* _WHAT IS REQUIRED_
From the entries below, gather each line containing the word "blue".

* _DATASET RECORDS_
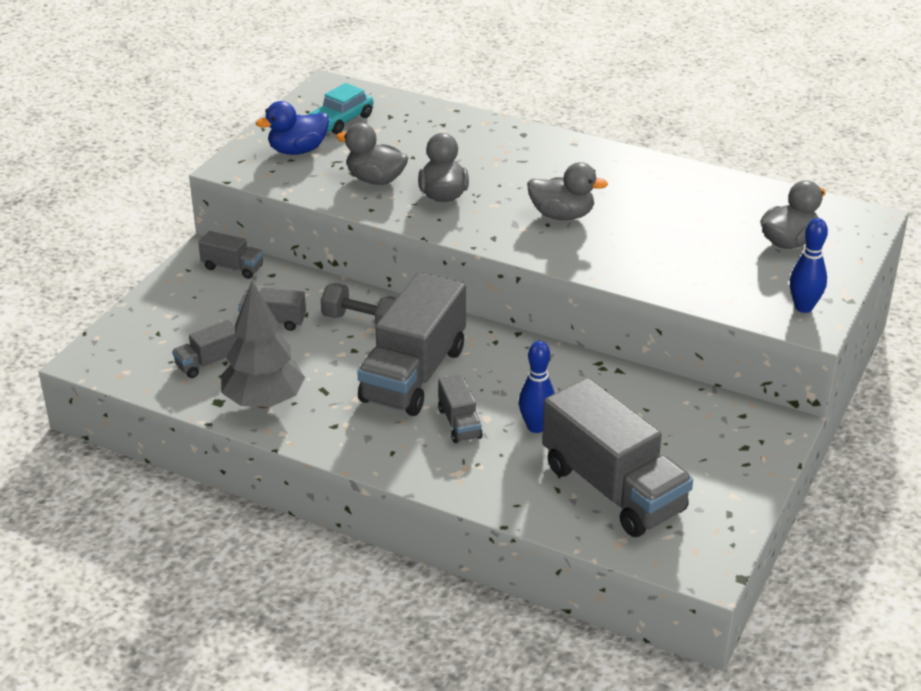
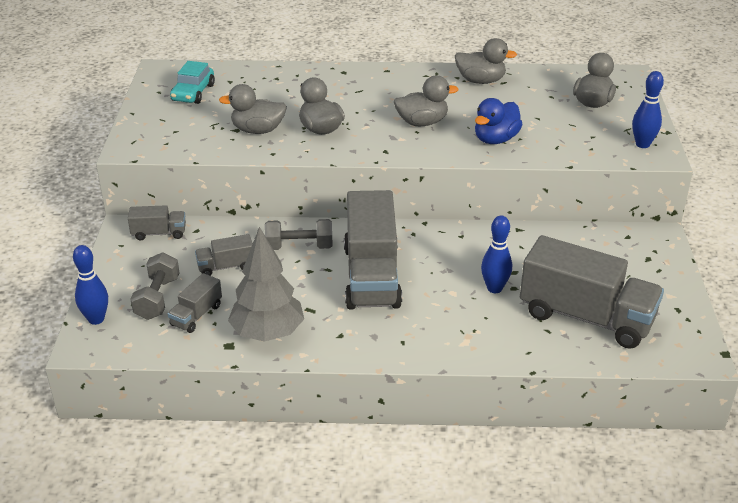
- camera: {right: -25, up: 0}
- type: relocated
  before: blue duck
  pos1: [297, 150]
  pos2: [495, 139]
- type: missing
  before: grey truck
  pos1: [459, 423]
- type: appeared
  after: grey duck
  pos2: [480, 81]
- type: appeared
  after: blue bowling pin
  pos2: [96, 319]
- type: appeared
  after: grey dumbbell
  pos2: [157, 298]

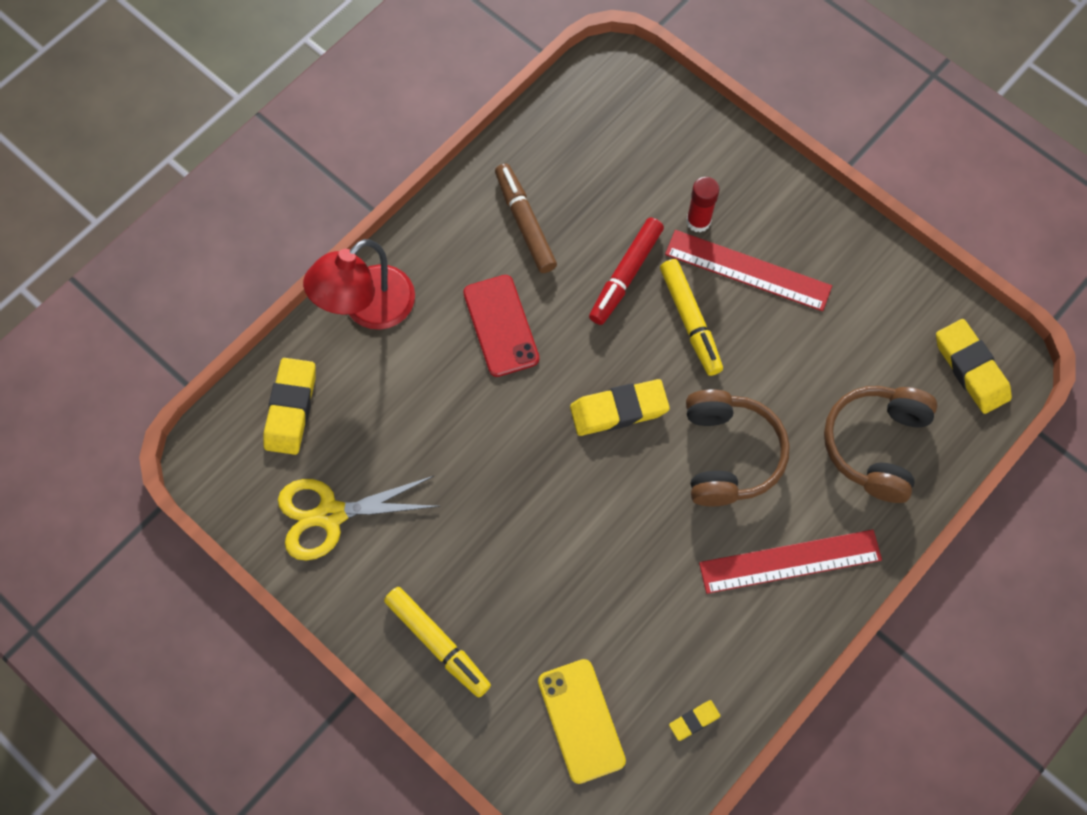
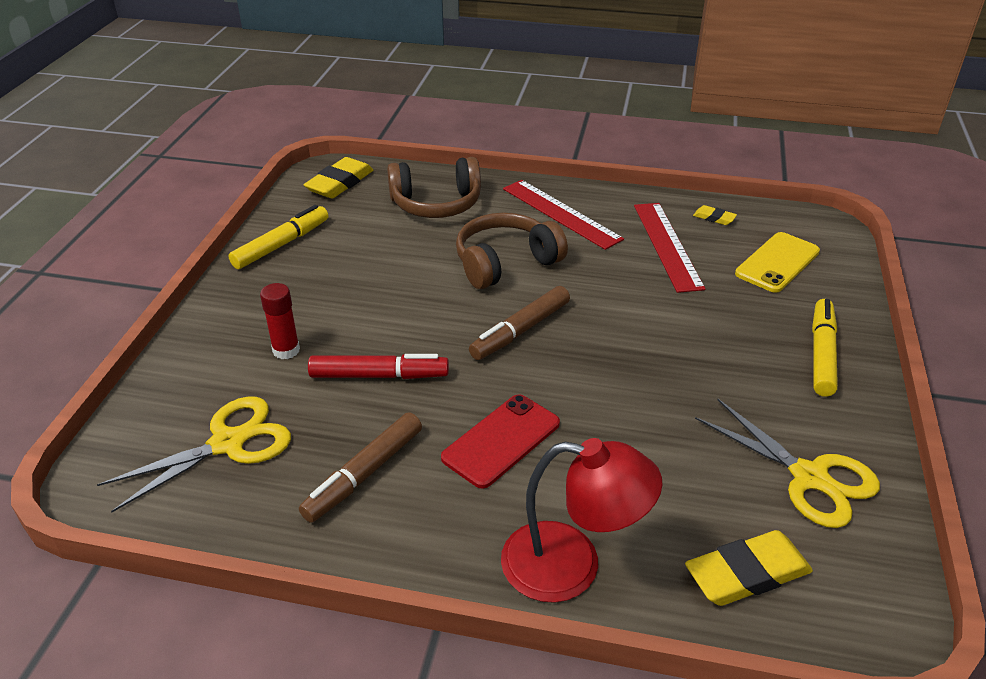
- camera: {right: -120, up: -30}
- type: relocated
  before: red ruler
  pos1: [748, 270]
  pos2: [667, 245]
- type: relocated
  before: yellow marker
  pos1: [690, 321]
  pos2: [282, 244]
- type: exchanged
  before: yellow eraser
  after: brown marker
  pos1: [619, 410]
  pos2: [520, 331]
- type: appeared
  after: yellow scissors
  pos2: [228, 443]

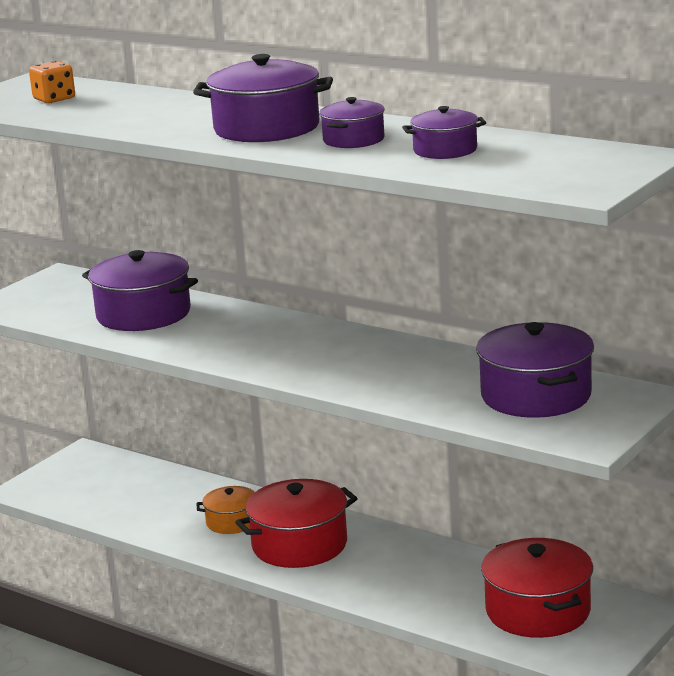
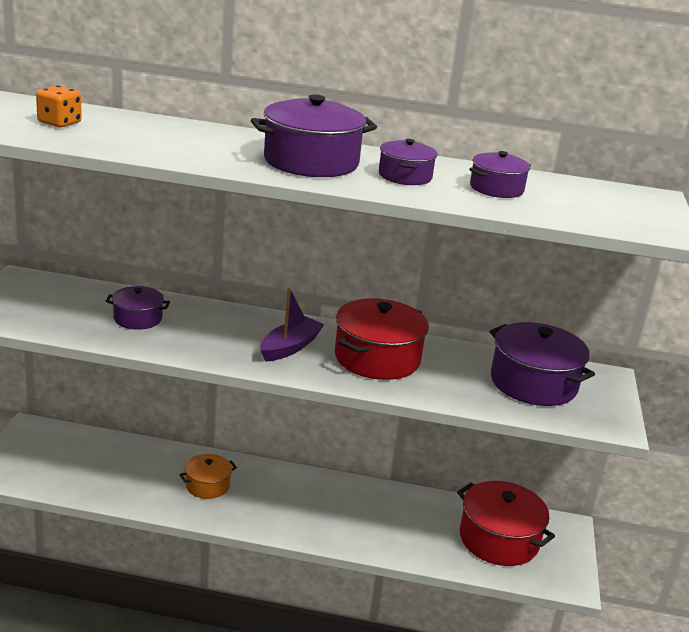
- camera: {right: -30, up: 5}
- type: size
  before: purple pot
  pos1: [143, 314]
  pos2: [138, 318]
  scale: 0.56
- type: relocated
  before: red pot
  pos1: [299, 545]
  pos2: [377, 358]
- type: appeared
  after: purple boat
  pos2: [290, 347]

==

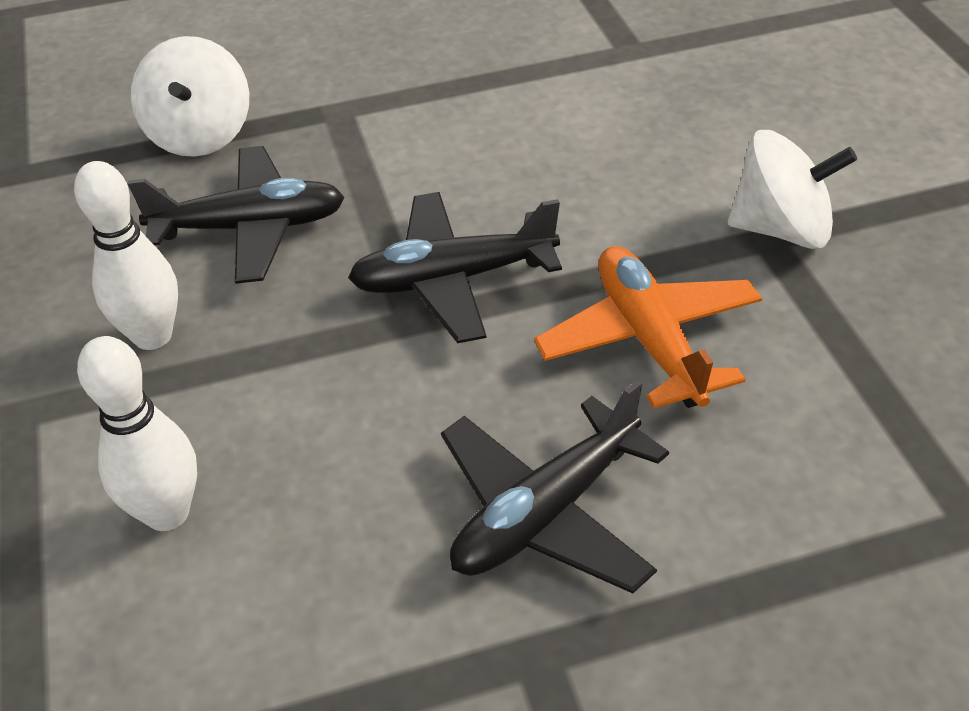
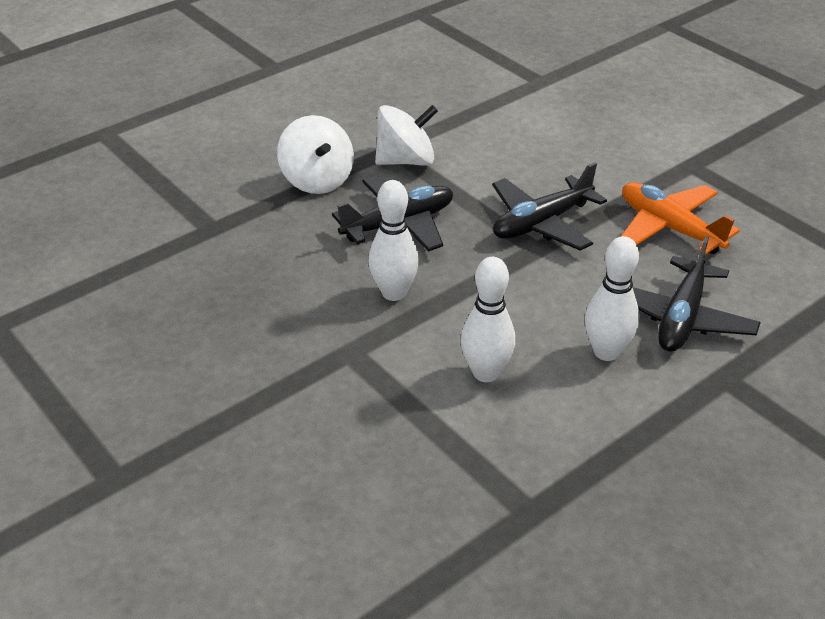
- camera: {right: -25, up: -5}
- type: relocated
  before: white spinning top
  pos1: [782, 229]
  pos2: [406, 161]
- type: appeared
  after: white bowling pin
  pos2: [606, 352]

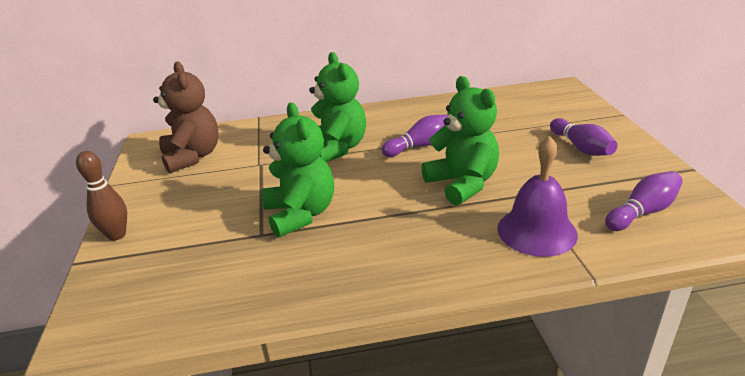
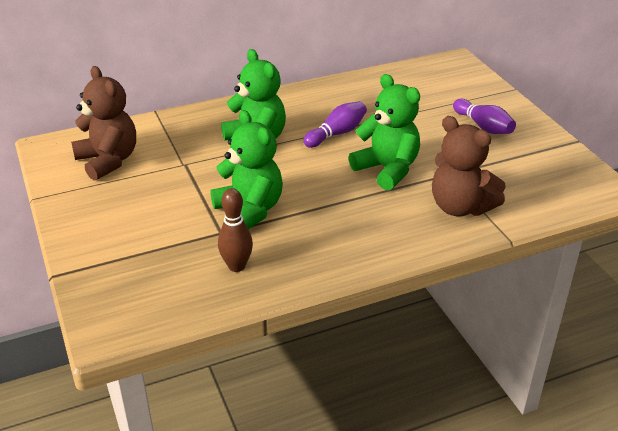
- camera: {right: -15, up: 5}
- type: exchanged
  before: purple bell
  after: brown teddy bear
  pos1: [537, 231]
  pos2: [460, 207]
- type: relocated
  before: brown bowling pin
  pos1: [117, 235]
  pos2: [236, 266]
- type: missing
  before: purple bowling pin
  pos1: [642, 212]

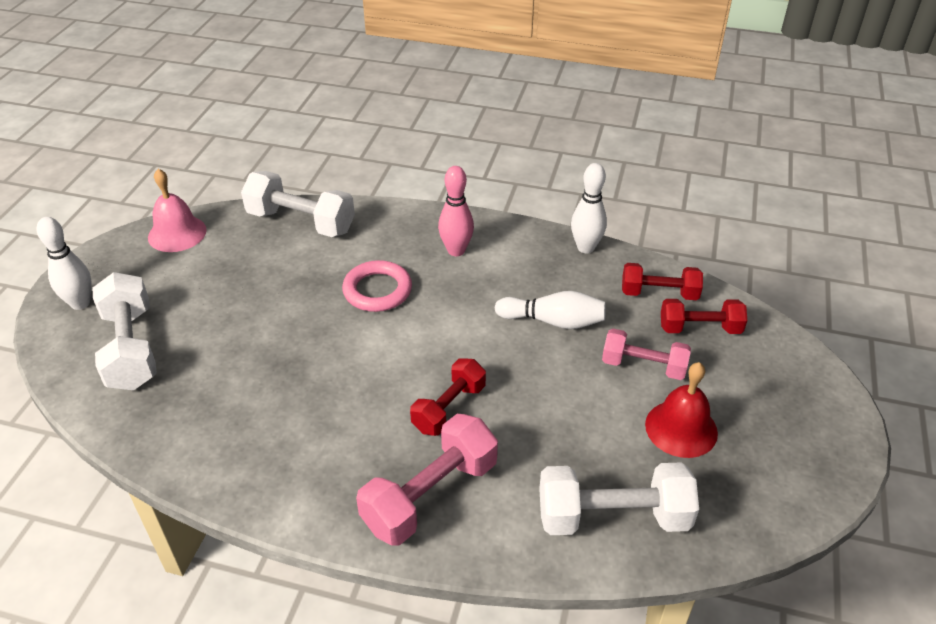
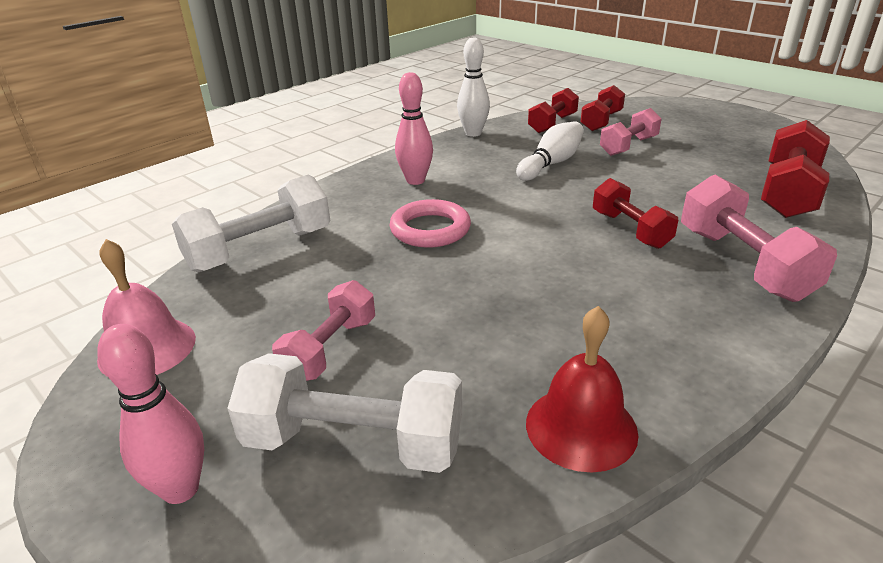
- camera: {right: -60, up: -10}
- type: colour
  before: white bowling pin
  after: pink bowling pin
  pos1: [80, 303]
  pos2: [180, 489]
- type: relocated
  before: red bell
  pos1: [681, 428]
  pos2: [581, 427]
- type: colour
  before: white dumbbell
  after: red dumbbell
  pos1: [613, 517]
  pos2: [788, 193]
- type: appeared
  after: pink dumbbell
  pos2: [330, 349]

* _ANSWER TO THIS TASK_
  before: blue duck
  after: blue bowling pin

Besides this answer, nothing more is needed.